• [PROBLEM TO SOLVE]
Write out again only the lines that run from the start of the entries to the line containing "rotated,vonegekin (blue),[619 130],,[195", both included.

Entries taken from a collection:
--- --- ---

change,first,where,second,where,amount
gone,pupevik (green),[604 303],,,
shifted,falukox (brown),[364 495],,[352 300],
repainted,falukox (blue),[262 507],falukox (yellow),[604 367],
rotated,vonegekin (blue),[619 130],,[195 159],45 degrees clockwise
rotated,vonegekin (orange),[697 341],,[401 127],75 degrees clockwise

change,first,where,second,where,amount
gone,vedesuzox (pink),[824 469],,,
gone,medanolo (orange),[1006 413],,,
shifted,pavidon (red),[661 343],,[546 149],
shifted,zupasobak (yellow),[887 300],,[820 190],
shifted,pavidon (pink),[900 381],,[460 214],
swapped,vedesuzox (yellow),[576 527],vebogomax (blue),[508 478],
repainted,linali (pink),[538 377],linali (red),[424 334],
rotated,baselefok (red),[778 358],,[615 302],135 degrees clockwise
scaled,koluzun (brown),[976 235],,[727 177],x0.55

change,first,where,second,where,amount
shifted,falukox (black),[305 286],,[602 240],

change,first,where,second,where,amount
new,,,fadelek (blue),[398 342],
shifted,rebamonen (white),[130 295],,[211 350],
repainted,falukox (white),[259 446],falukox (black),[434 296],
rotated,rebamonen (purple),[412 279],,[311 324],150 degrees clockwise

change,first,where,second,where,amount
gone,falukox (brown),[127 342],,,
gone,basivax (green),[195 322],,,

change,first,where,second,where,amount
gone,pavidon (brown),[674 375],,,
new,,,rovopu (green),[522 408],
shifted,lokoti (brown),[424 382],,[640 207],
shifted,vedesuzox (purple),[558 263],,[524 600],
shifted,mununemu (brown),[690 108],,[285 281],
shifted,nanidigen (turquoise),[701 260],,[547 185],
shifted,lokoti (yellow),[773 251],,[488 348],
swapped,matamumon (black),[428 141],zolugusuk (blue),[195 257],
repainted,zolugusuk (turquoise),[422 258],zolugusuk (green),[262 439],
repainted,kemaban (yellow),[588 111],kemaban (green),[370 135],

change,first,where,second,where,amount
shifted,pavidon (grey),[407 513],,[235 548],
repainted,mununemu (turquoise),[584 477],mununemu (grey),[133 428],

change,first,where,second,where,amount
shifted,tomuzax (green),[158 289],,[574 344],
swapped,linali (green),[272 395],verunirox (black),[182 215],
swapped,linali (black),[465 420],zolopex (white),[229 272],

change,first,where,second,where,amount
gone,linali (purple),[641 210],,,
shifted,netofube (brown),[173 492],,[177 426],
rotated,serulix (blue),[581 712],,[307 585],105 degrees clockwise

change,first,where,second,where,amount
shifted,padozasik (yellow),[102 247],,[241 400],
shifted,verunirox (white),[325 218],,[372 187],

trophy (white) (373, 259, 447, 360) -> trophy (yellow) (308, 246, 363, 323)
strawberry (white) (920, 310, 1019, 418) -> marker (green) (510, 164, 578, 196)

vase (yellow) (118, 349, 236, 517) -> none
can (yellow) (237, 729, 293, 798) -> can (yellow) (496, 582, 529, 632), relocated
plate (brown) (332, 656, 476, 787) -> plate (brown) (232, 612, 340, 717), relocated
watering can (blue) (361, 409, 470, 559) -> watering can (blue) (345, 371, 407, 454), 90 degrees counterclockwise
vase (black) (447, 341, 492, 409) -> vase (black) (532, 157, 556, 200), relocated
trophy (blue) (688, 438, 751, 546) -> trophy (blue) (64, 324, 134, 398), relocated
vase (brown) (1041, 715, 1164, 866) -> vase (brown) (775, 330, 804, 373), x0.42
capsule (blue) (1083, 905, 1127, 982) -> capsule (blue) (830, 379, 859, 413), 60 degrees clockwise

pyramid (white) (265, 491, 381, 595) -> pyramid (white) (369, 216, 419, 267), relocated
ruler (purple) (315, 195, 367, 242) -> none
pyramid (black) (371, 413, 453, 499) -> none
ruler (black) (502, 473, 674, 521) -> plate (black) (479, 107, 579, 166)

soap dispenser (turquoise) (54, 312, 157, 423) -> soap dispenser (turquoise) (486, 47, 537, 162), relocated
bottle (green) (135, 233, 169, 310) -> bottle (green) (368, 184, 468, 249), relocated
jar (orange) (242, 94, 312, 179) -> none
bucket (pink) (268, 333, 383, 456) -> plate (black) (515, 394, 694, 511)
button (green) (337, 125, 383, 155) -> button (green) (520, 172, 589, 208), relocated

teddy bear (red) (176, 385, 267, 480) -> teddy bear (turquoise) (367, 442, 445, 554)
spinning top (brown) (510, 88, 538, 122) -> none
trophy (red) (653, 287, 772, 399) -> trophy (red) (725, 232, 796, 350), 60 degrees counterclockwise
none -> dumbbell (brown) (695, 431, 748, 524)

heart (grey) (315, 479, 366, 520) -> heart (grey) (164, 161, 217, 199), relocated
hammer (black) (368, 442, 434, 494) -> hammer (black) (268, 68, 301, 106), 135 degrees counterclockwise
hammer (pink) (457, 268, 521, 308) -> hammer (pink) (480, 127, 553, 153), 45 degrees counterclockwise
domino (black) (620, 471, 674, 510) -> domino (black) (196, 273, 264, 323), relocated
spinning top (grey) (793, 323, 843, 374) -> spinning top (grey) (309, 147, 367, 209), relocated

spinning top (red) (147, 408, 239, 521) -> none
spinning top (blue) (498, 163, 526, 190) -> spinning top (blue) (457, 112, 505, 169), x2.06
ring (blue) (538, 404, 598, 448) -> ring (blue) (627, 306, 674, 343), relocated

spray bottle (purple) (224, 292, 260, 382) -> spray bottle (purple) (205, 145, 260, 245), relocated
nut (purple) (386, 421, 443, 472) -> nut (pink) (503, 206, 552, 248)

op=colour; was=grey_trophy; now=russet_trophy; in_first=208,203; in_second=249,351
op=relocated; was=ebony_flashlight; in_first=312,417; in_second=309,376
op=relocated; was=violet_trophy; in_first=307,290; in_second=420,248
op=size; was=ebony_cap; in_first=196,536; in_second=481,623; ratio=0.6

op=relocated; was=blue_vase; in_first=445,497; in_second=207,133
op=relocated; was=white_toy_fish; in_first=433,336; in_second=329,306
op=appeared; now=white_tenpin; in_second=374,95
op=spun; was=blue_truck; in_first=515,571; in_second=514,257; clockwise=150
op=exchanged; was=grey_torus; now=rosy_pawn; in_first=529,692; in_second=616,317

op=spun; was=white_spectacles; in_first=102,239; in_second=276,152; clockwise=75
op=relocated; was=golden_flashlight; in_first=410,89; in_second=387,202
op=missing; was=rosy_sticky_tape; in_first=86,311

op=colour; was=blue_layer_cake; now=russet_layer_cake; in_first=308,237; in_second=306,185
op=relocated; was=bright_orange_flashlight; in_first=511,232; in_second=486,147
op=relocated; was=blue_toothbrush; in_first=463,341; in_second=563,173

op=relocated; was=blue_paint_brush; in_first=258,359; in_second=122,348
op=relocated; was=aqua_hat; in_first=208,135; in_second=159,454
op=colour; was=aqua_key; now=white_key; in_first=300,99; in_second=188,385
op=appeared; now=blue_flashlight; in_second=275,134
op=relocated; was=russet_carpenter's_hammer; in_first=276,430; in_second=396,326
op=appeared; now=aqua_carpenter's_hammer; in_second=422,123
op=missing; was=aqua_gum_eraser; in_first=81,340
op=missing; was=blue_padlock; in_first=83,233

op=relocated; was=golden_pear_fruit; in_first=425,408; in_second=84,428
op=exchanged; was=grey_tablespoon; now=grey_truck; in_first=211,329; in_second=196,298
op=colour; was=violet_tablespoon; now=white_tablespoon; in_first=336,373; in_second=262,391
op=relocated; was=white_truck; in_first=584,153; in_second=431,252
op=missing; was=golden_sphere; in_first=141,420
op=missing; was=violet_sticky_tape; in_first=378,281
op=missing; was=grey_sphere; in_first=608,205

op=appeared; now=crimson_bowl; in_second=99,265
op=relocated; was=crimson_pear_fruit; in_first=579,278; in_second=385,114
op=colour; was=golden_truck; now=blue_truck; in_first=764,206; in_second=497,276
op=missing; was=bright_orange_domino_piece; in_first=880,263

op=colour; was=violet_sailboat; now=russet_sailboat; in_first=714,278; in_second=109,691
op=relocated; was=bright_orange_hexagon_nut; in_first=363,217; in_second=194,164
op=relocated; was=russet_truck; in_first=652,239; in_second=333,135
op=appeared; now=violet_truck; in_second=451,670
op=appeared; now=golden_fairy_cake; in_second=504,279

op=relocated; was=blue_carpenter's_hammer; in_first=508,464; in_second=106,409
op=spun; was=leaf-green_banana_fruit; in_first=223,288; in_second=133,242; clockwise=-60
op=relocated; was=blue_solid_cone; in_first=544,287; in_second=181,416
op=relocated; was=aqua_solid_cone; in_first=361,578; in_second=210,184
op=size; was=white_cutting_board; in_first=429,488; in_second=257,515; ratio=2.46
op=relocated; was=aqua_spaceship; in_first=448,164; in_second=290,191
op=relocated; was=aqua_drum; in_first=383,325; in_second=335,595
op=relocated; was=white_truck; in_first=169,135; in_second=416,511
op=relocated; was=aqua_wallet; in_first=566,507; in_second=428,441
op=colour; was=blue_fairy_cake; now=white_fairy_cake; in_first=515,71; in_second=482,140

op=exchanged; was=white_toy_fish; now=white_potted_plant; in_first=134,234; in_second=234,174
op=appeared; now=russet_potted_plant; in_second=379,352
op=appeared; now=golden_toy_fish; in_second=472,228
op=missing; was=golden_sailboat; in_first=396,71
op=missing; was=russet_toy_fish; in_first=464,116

--- --- ---

• [ANSWER BOX]
change,first,where,second,where,amount
gone,pupevik (green),[604 303],,,
shifted,falukox (brown),[364 495],,[352 300],
repainted,falukox (blue),[262 507],falukox (yellow),[604 367],
rotated,vonegekin (blue),[619 130],,[195 159],45 degrees clockwise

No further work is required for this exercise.